▶ [Task statement]: For this exercise, reproduce only the lines from the one holding "TOF pin XSHUT: D5 -> D8" through the final line of the data below, exactly, and omit pictures.

(Structured diff data)
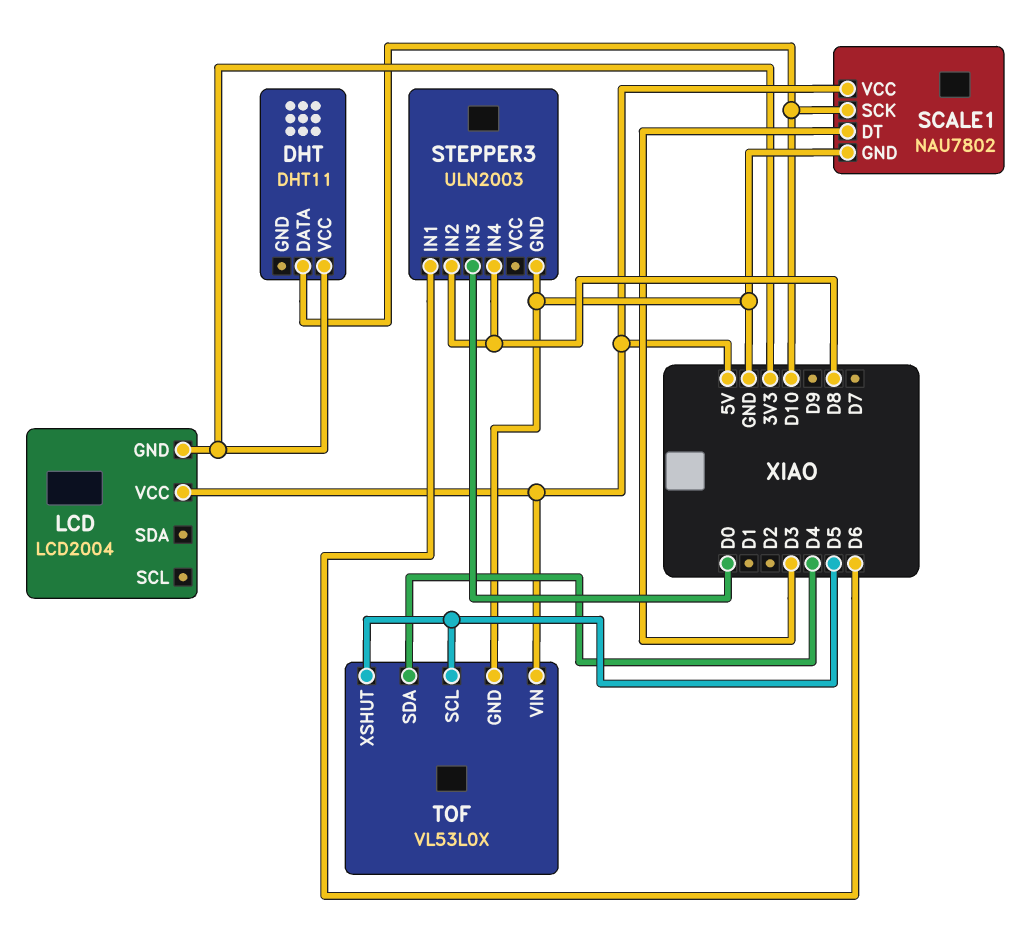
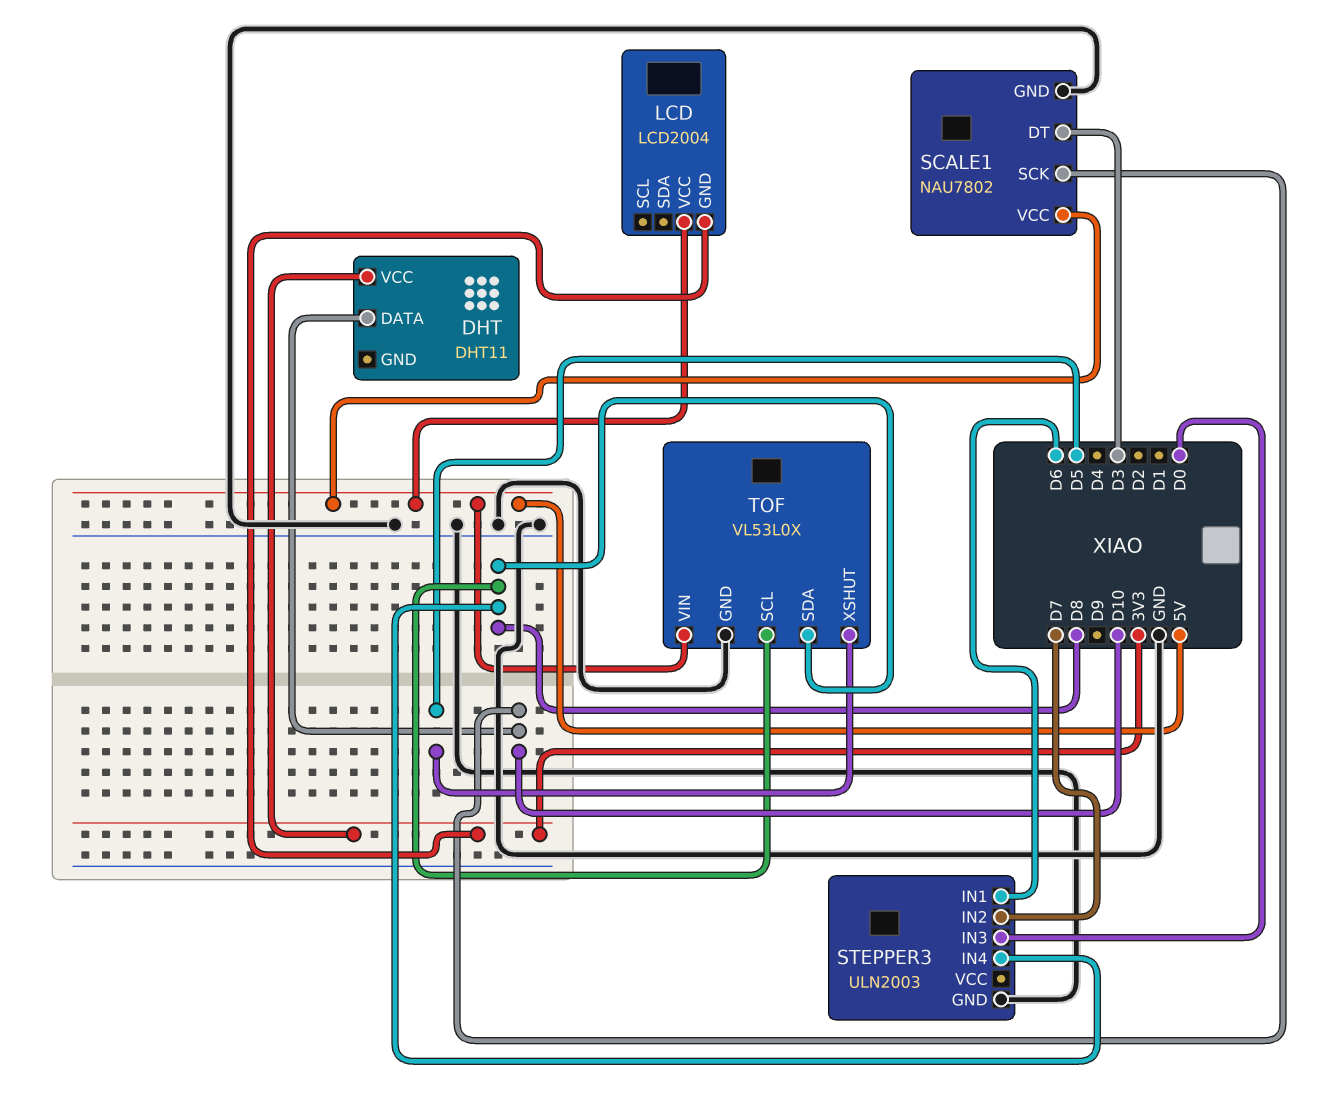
STEPPER3 pin IN2: D8 -> D7
TOF pin SCL: D5 -> D8
TOF pin SDA: D4 -> D8

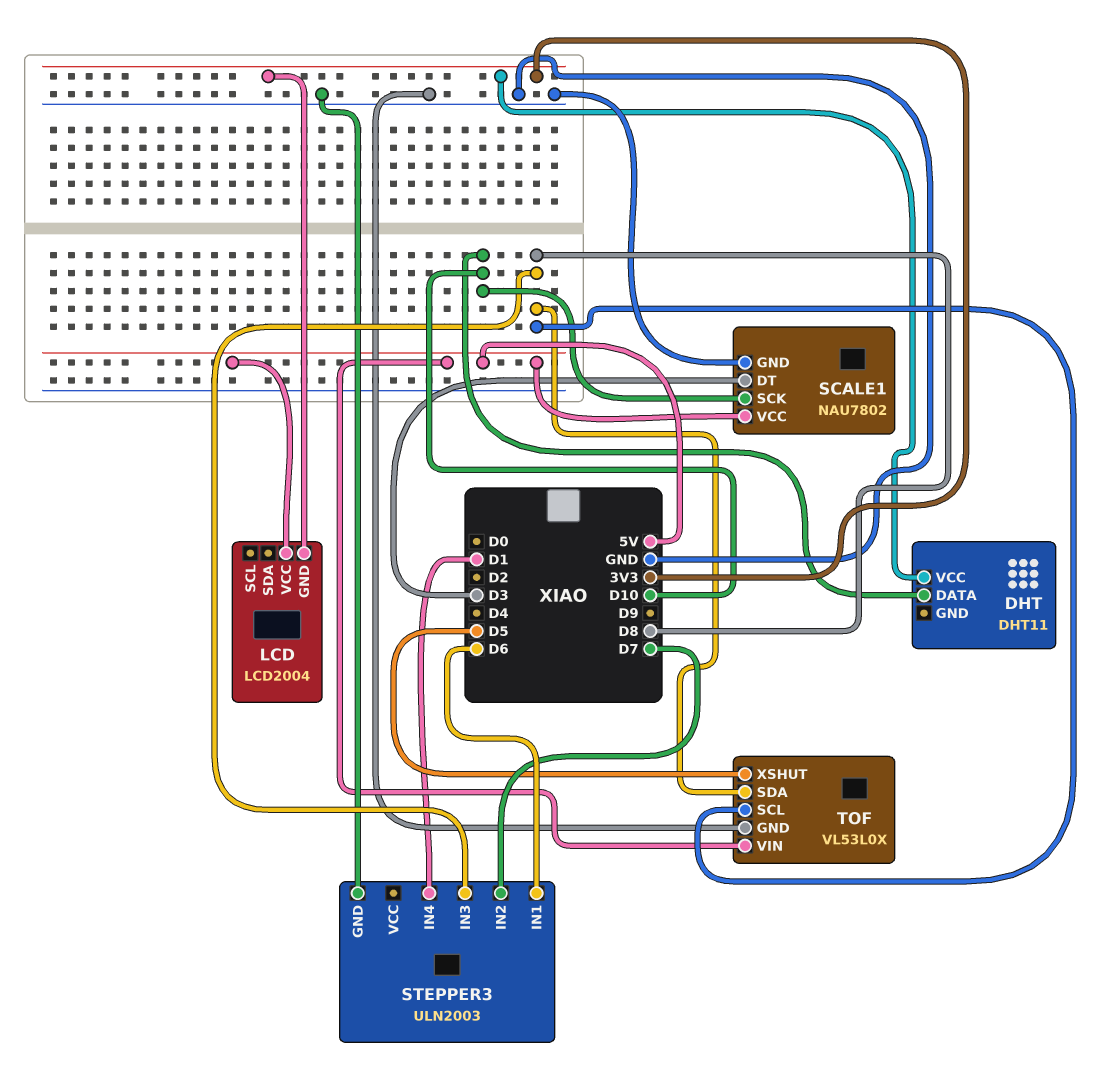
STEPPER3 pin IN3: D0 -> D8
STEPPER3 pin IN4: D8 -> D1

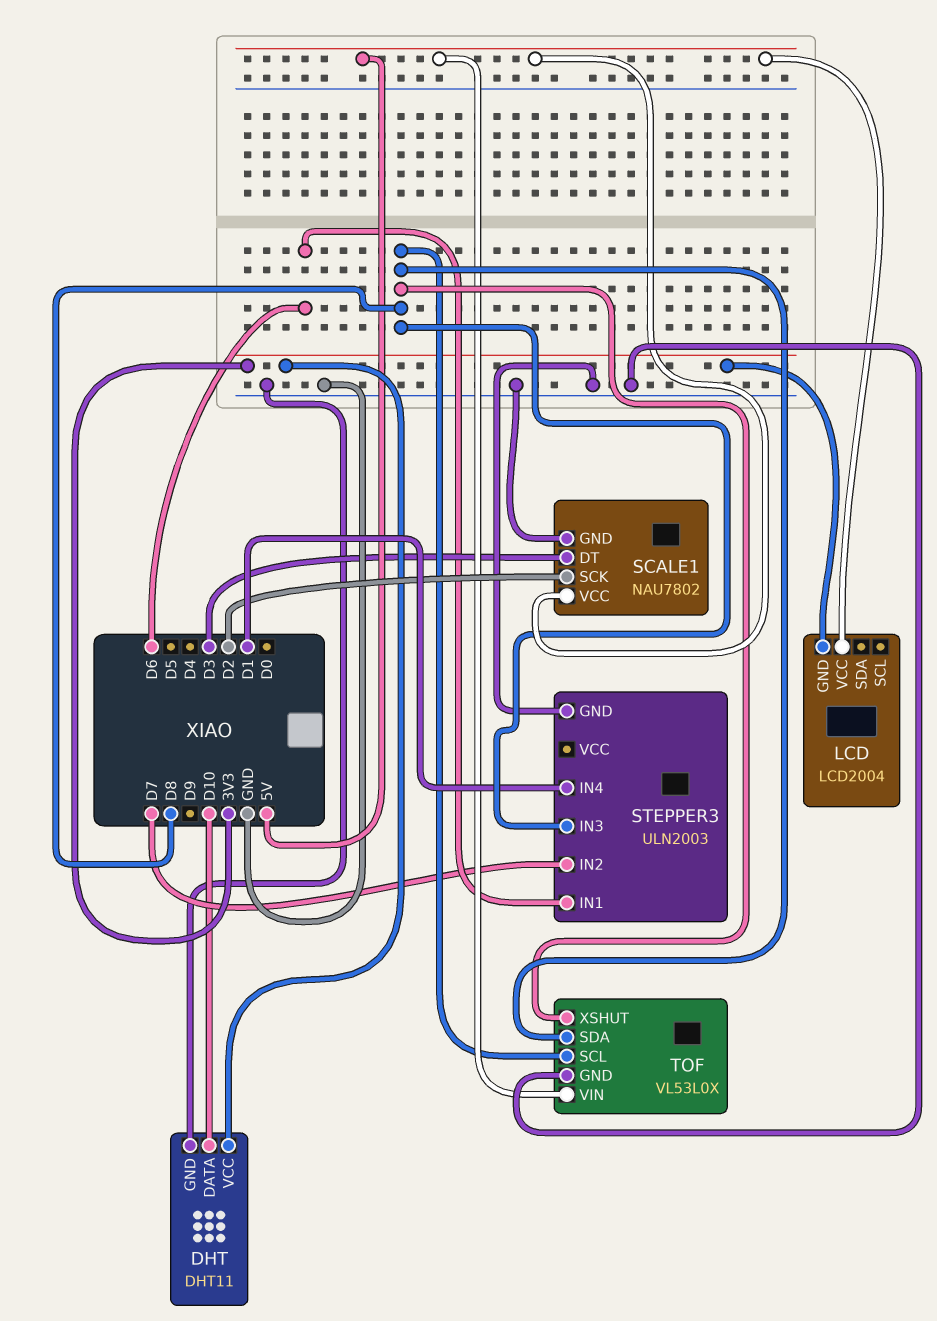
DHT pin GND: none -> GND
SCALE1 pin SCK: D10 -> D2
TOF pin XSHUT: D5 -> D8

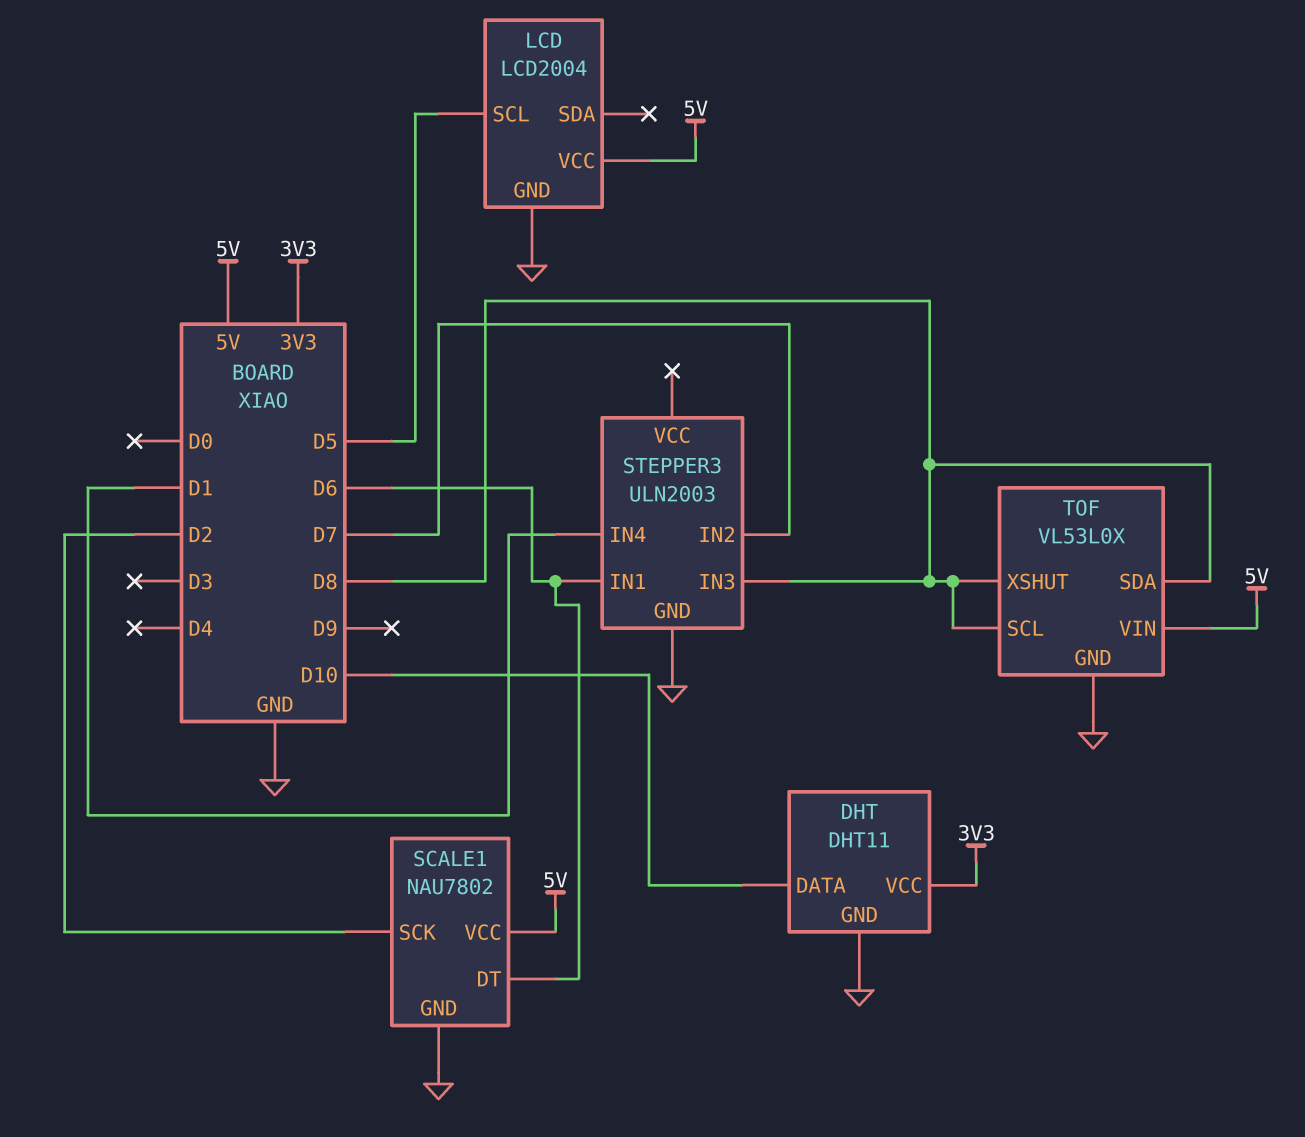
LCD pin GND: 3V3 -> GND
LCD pin SCL: none -> D5
SCALE1 pin DT: D3 -> D6

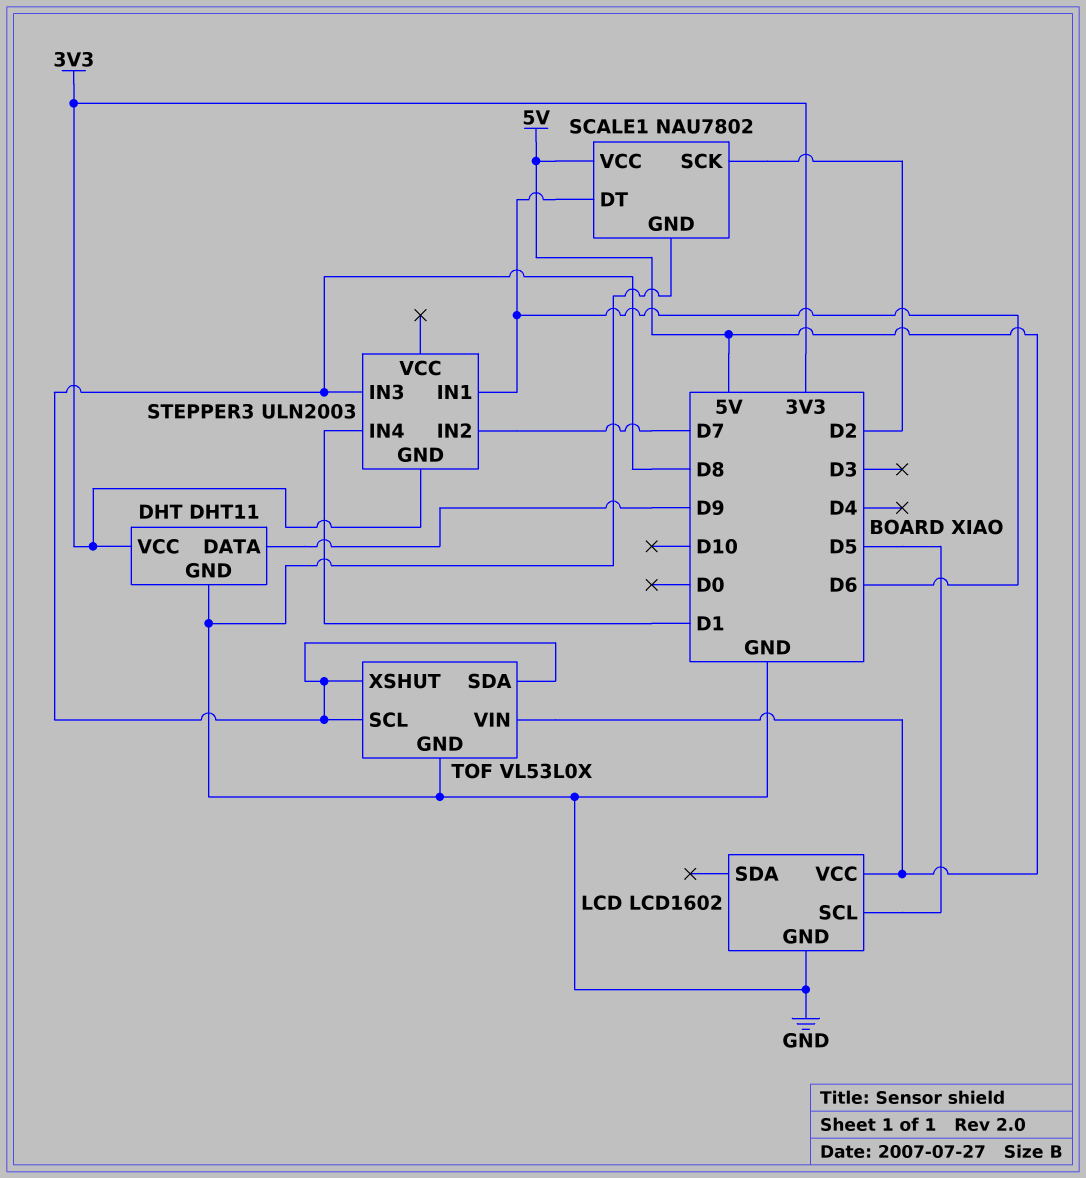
DHT pin DATA: D10 -> D9
LCD: LCD2004 -> LCD1602
STEPPER3 pin GND: GND -> 3V3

▶ [Task output]:
TOF pin XSHUT: D5 -> D8

LCD pin GND: 3V3 -> GND
LCD pin SCL: none -> D5
SCALE1 pin DT: D3 -> D6

DHT pin DATA: D10 -> D9
LCD: LCD2004 -> LCD1602
STEPPER3 pin GND: GND -> 3V3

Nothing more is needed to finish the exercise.